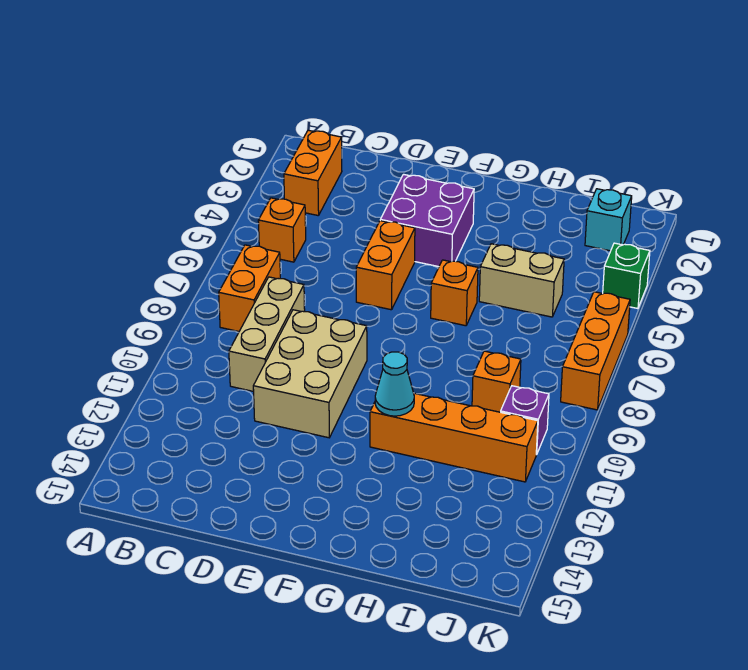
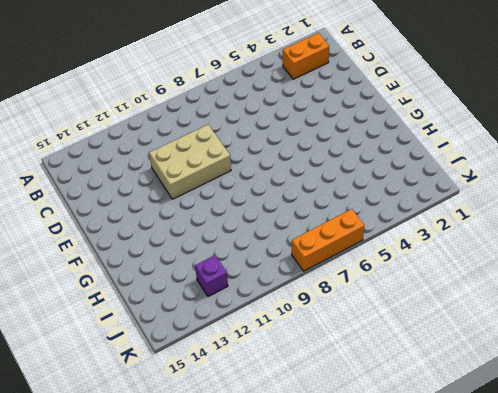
purple brick J12 level 1 -> purple brick J10 level 1
none -> orange brick B5 level 1
none -> orange brick B7:B8 level 1
none -> tan brick C8:C10 level 1

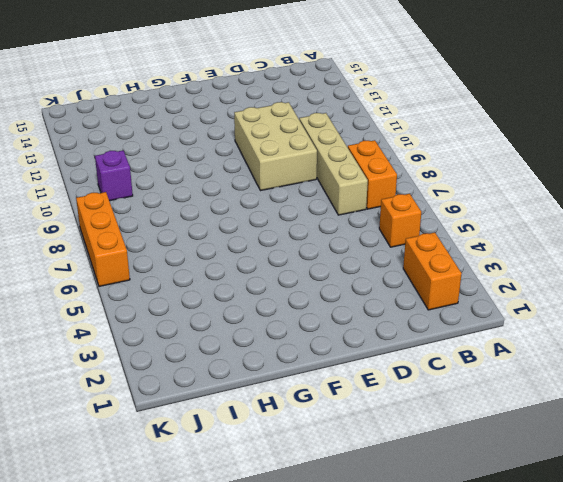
tan brick C7:C10 level 1 -> tan brick C8:C10 level 1
none -> purple brick E3:F4 level 1
none -> orange brick E5:E6 level 1
none -> orange brick G6 level 1

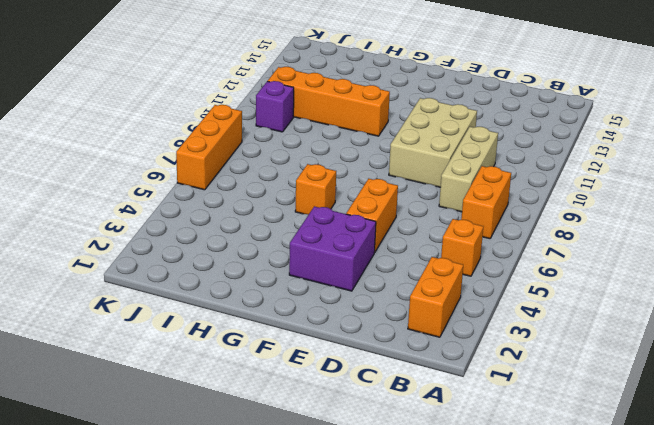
none -> tan brick H5:I5 level 1
none -> orange brick I9 level 1
none -> cyan brick J2 level 1

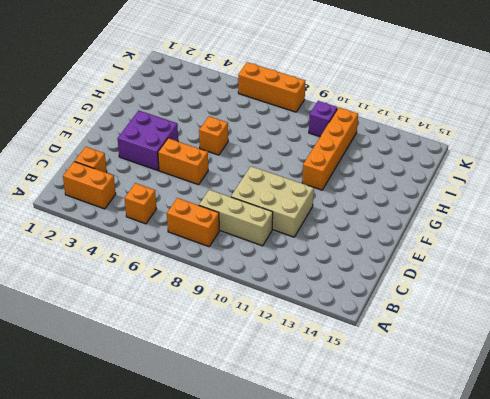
orange brick C2 level 1 -> orange brick I9 level 1
none -> tan brick H5:I5 level 1
none -> cyan brick J2 level 1
none -> green brick K4 level 1

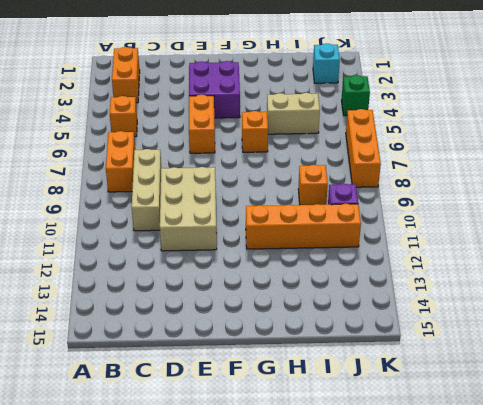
none -> cyan cone G11 level 2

═══

• **Work instructions**
Tally every line in the listing that holds "purple" and answer with the total only.

• **Exercise output**
2